*Data*
--- START ---

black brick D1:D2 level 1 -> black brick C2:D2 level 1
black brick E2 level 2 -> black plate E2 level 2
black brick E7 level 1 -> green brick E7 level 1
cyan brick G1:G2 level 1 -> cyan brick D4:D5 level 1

--- END ---

Lines in the data that hold "black" must be located and copied.

*Response to this task*
black brick D1:D2 level 1 -> black brick C2:D2 level 1
black brick E2 level 2 -> black plate E2 level 2
black brick E7 level 1 -> green brick E7 level 1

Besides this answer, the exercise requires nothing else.